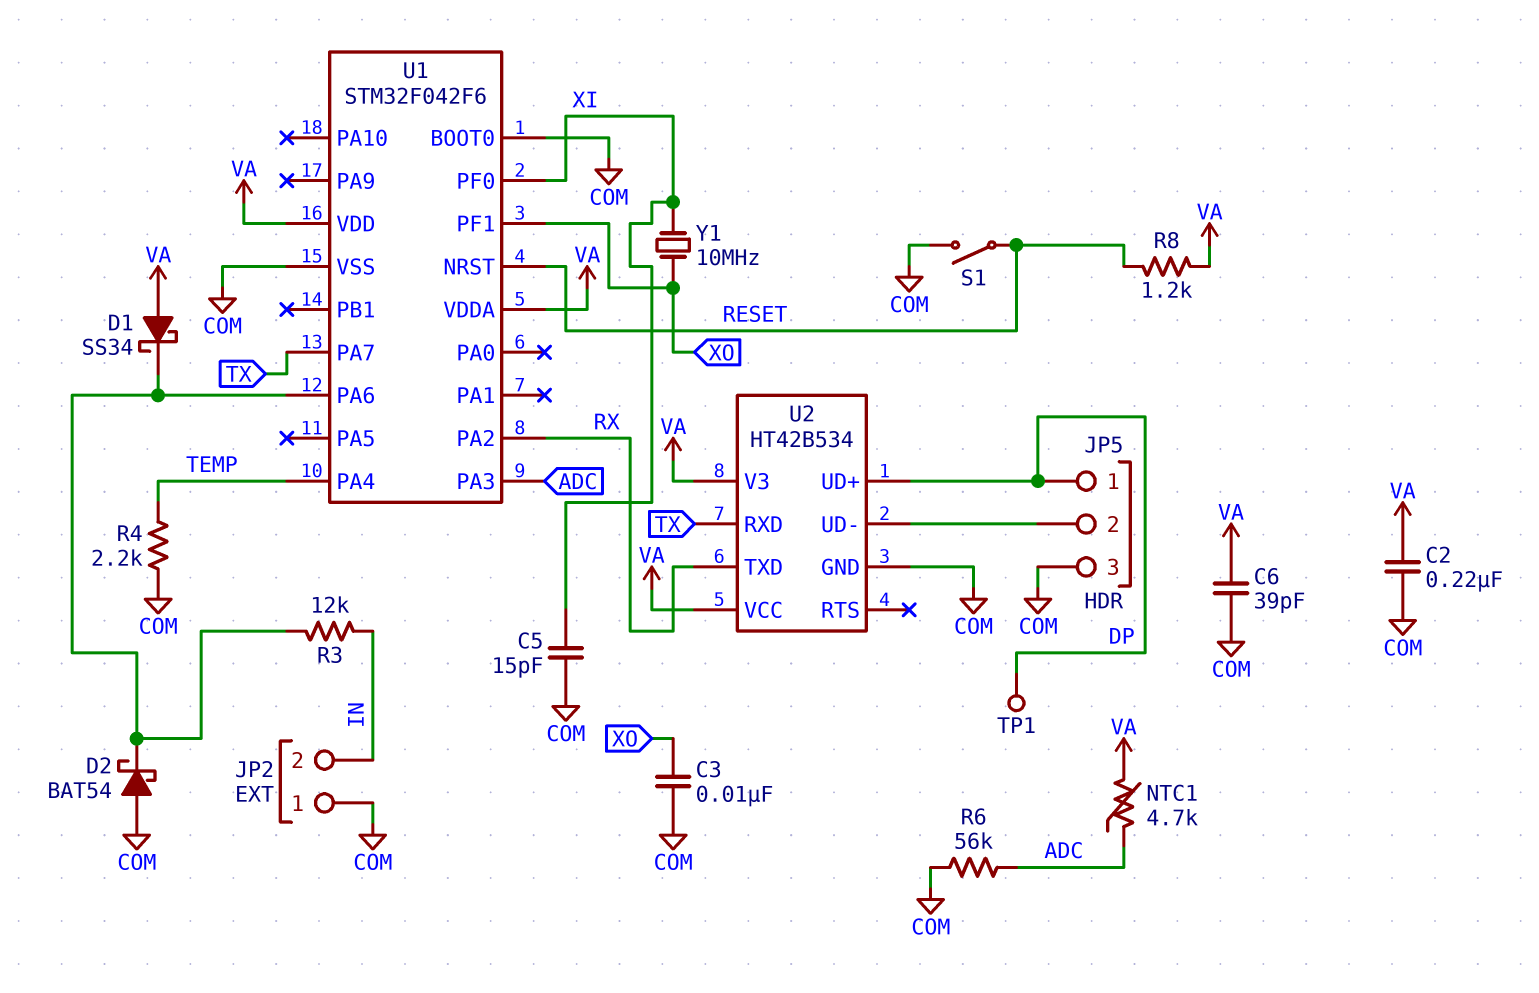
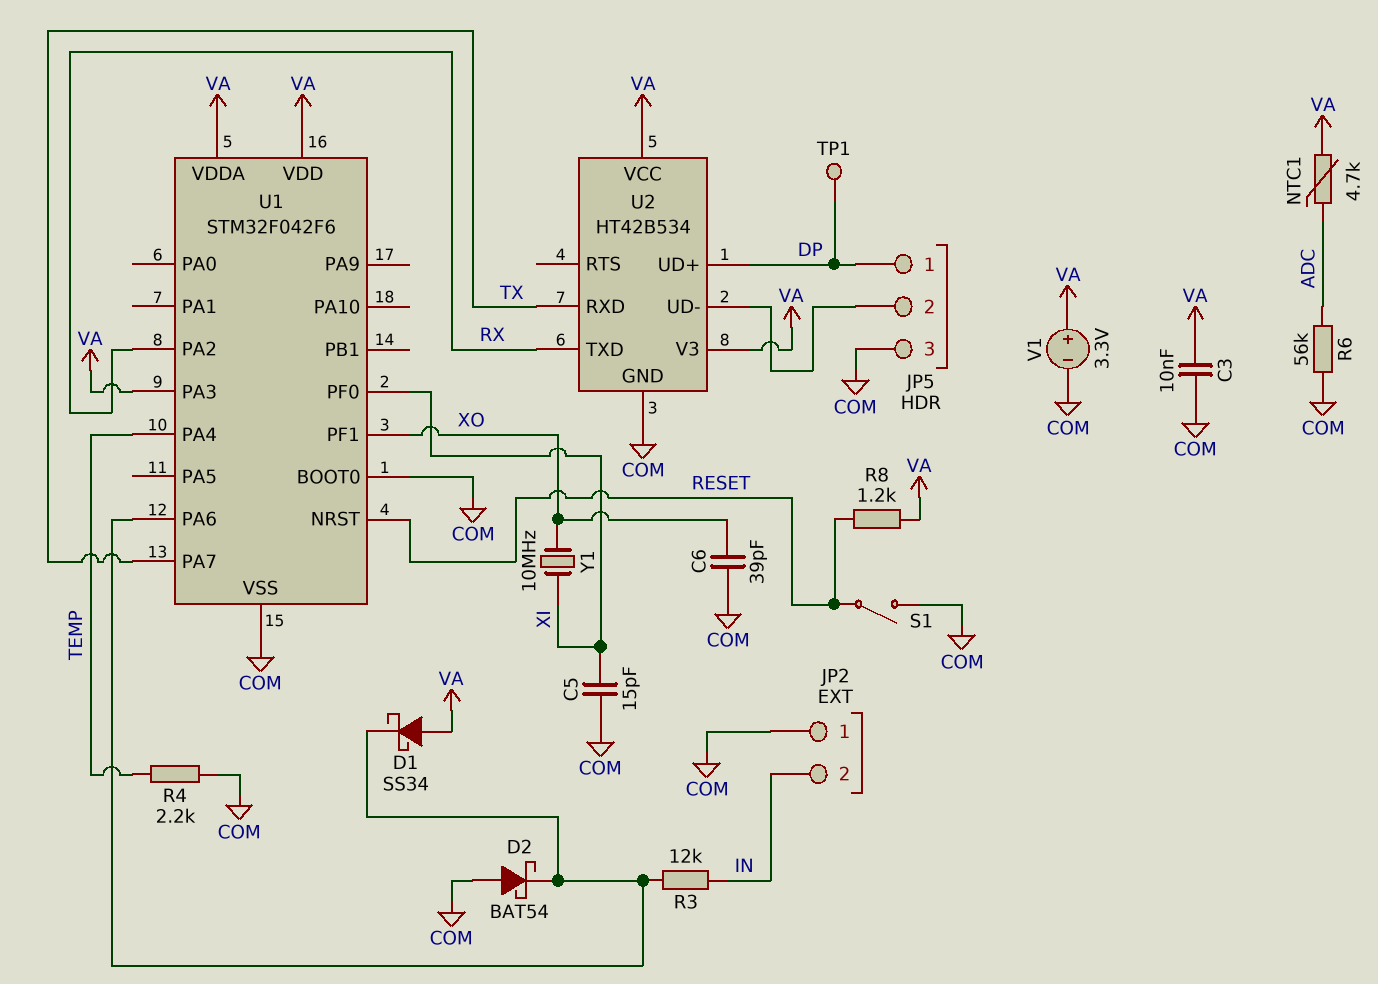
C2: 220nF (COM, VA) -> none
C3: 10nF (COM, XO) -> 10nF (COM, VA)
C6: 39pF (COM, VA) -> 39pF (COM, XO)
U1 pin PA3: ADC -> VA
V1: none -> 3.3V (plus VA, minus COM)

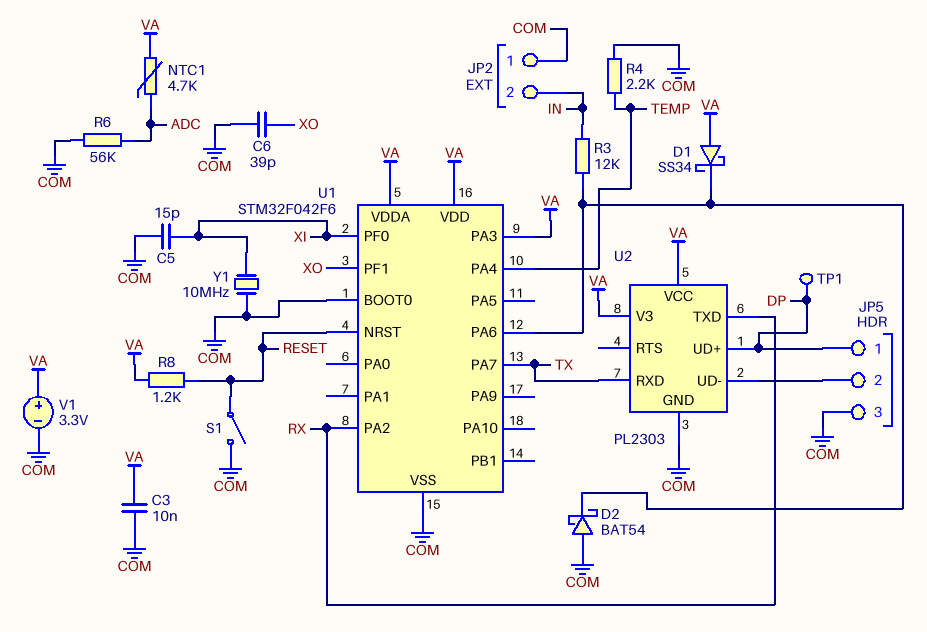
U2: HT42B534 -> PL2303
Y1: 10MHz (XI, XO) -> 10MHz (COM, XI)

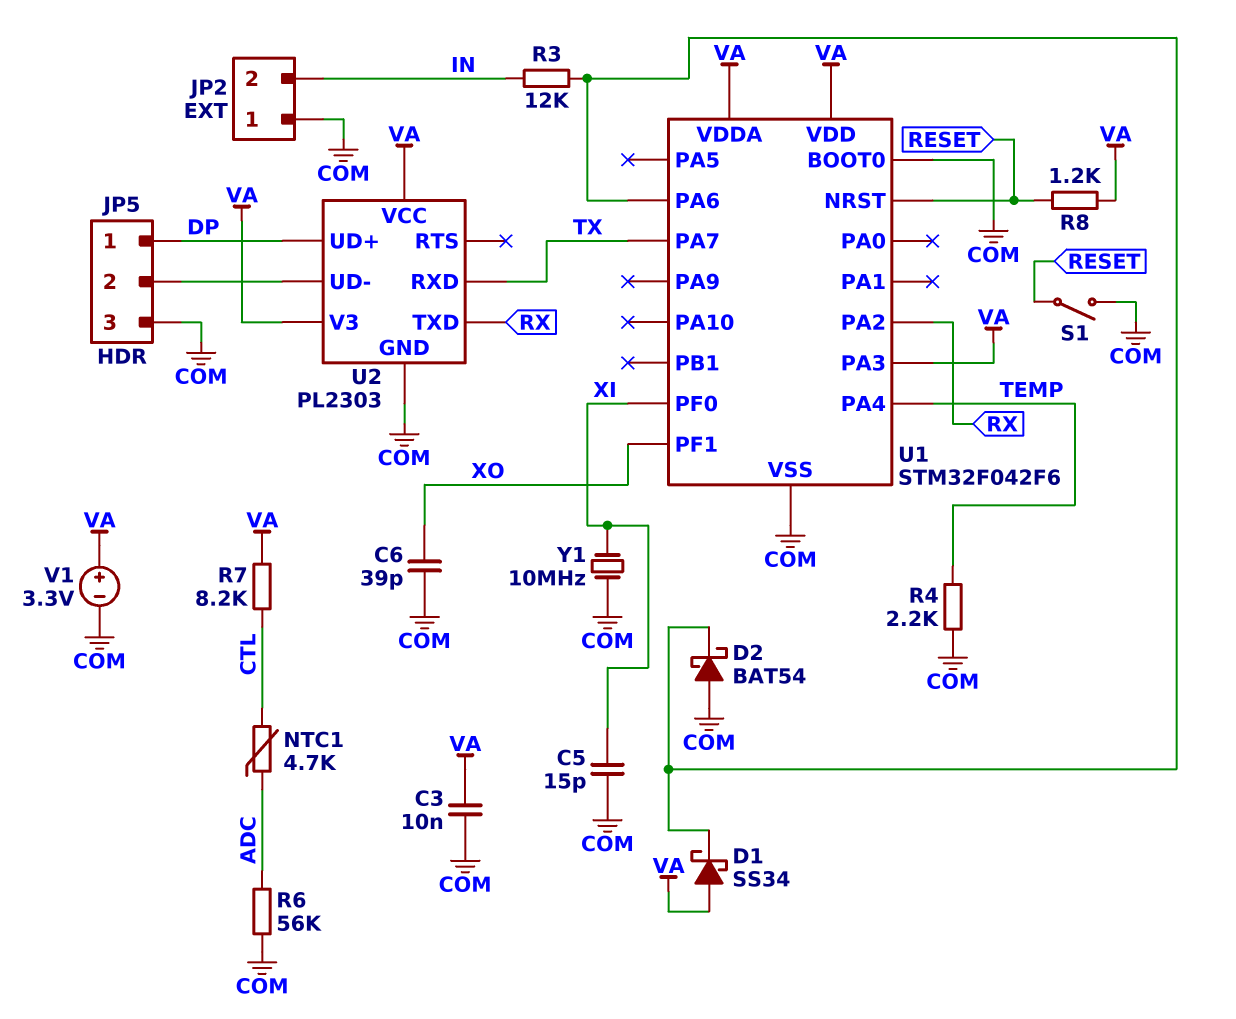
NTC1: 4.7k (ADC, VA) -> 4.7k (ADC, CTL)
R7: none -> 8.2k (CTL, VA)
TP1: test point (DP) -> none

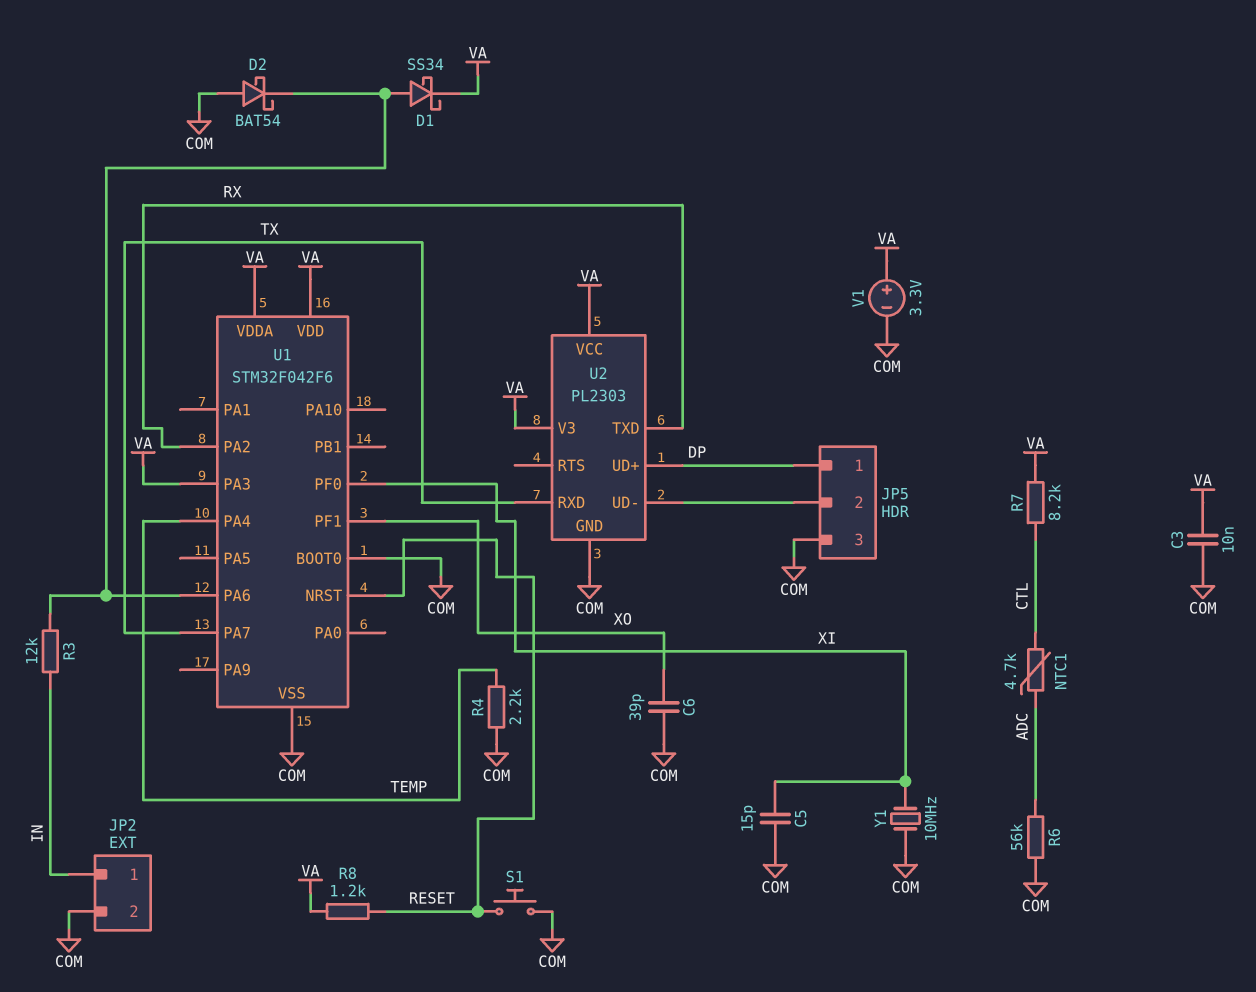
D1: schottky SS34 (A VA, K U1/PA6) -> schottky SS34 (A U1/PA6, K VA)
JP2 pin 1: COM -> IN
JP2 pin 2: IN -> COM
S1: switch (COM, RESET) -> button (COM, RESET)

**What the task asks**: Copy nothing outside the span: please output the lines from the one with "R7: none -> 8.2k (CTL, VA)" through the end of the entries above, and skip the pictures.

**Exercise answer**:
R7: none -> 8.2k (CTL, VA)
TP1: test point (DP) -> none

D1: schottky SS34 (A VA, K U1/PA6) -> schottky SS34 (A U1/PA6, K VA)
JP2 pin 1: COM -> IN
JP2 pin 2: IN -> COM
S1: switch (COM, RESET) -> button (COM, RESET)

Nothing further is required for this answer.